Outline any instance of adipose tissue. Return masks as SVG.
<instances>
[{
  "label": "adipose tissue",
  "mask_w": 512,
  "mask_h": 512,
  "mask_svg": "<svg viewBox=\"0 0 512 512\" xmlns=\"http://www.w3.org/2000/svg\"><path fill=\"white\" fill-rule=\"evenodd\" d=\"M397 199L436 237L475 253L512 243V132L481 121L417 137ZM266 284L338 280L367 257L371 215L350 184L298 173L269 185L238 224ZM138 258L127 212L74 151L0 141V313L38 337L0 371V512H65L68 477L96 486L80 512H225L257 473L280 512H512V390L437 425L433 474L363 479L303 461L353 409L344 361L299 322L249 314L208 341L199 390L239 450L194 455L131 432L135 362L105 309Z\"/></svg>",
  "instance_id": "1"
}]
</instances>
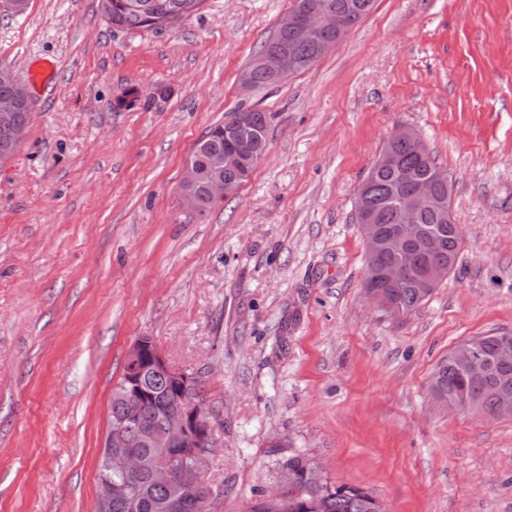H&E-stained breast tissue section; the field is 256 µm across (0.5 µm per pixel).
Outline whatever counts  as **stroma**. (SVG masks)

■ Aim of the exercise
Set each line of the records down exactly, leaving every picture out.

■ Worked answer
Outline any instance of adipose tissue. Return masks as SVG.
<instances>
[{
  "label": "adipose tissue",
  "mask_w": 512,
  "mask_h": 512,
  "mask_svg": "<svg viewBox=\"0 0 512 512\" xmlns=\"http://www.w3.org/2000/svg\"><path fill=\"white\" fill-rule=\"evenodd\" d=\"M397 199L436 237L475 253L512 243V132L481 121L417 137ZM266 284L338 280L367 257L371 215L350 184L298 173L269 185L238 224ZM138 258L127 212L74 151L0 141V313L38 337L0 371V512H65L68 477L96 486L80 512H225L257 473L280 512H512V390L437 425L433 474L363 479L303 461L353 409L344 361L299 322L249 314L208 341L199 390L239 450L194 455L131 432L135 362L105 309Z\"/></svg>",
  "instance_id": "1"
}]
</instances>
H&E-stained breast tissue section; the field is 256 µm across (0.5 µm per pixel).
Outline whatever counts  as **stroma**. (SVG masks)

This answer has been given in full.